* EXERCISE REQUIREMENTS *
Could you output, exactly and with nothing else, every line from the one that contains "purple flashlight [292,88,362,119]" through the last line of the listing below?

** SUPPLIED MATERIAL follows **

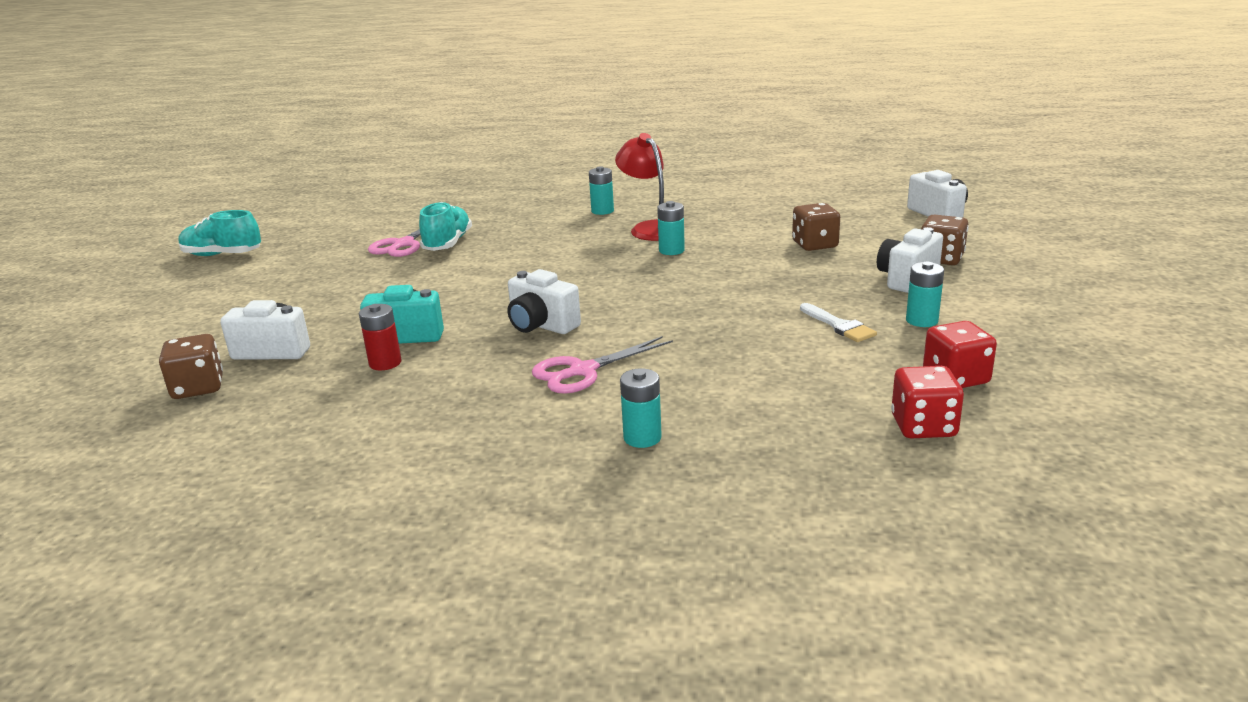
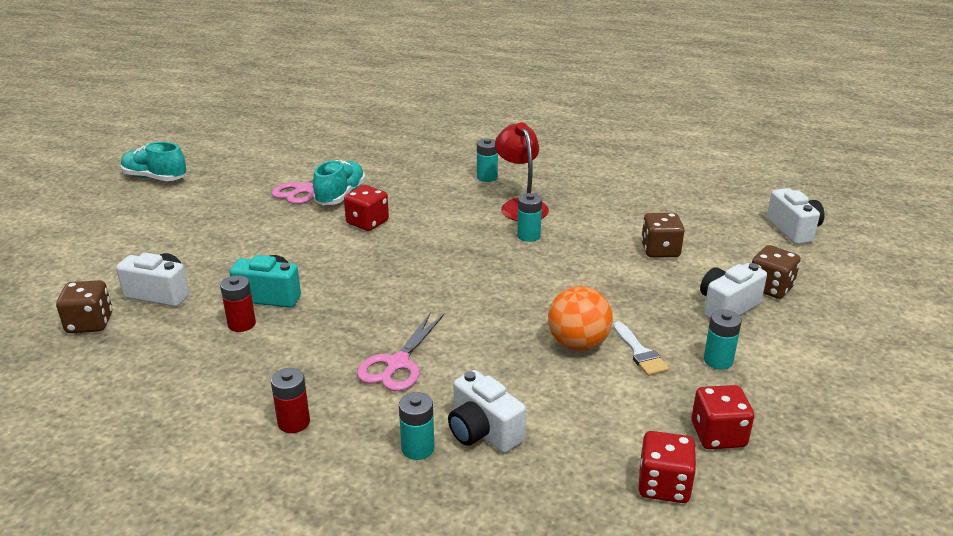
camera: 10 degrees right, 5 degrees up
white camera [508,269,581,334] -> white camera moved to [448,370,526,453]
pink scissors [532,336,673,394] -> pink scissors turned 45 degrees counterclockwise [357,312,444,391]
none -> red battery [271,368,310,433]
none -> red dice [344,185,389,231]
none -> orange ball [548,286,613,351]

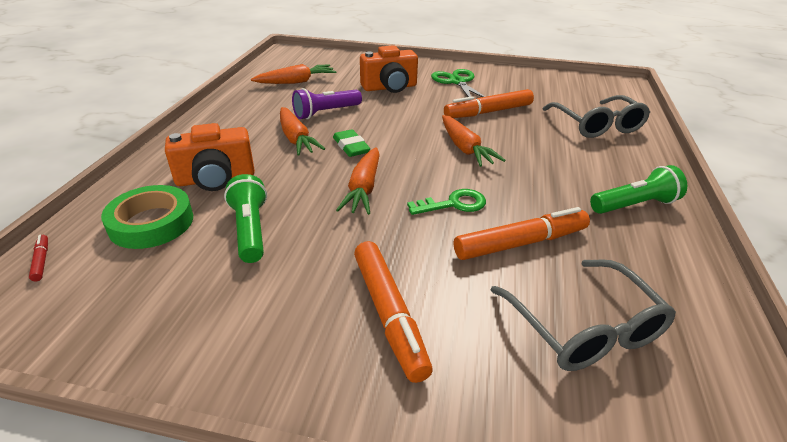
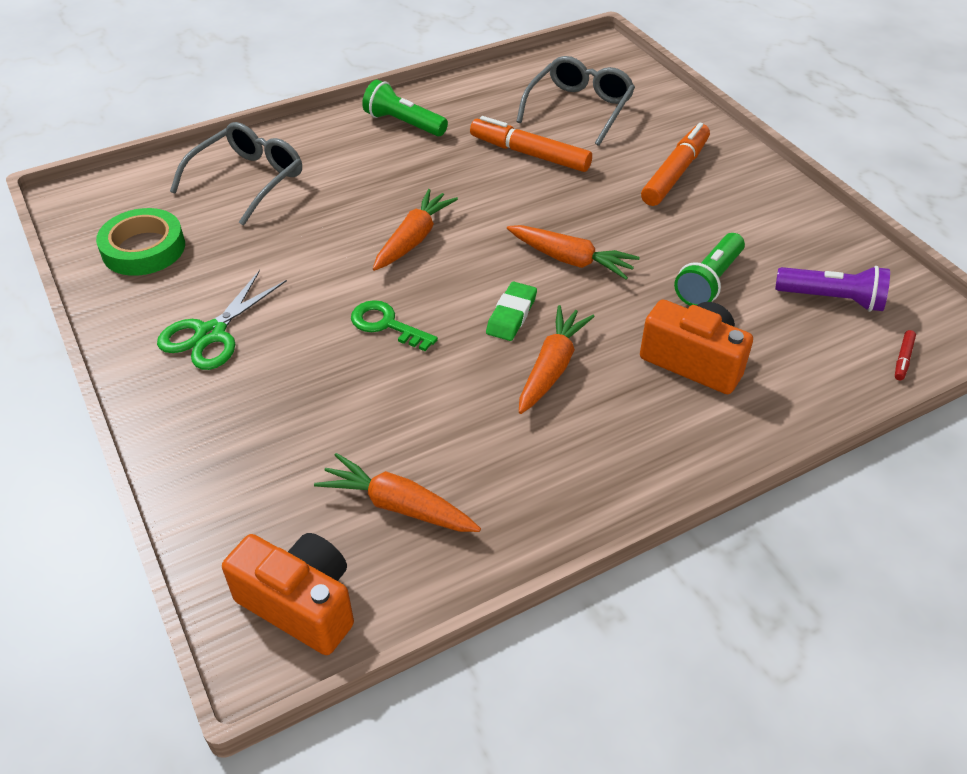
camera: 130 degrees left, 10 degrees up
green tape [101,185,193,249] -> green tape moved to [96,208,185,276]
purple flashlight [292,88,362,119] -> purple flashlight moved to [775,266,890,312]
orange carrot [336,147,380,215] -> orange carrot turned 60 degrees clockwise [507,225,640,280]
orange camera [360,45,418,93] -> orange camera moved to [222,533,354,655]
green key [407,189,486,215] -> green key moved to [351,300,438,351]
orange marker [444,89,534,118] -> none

** End of SUPPLIED MATERIAL **

* ANSWER TO THIS EXERCISE *
purple flashlight [292,88,362,119] -> purple flashlight moved to [775,266,890,312]
orange carrot [336,147,380,215] -> orange carrot turned 60 degrees clockwise [507,225,640,280]
orange camera [360,45,418,93] -> orange camera moved to [222,533,354,655]
green key [407,189,486,215] -> green key moved to [351,300,438,351]
orange marker [444,89,534,118] -> none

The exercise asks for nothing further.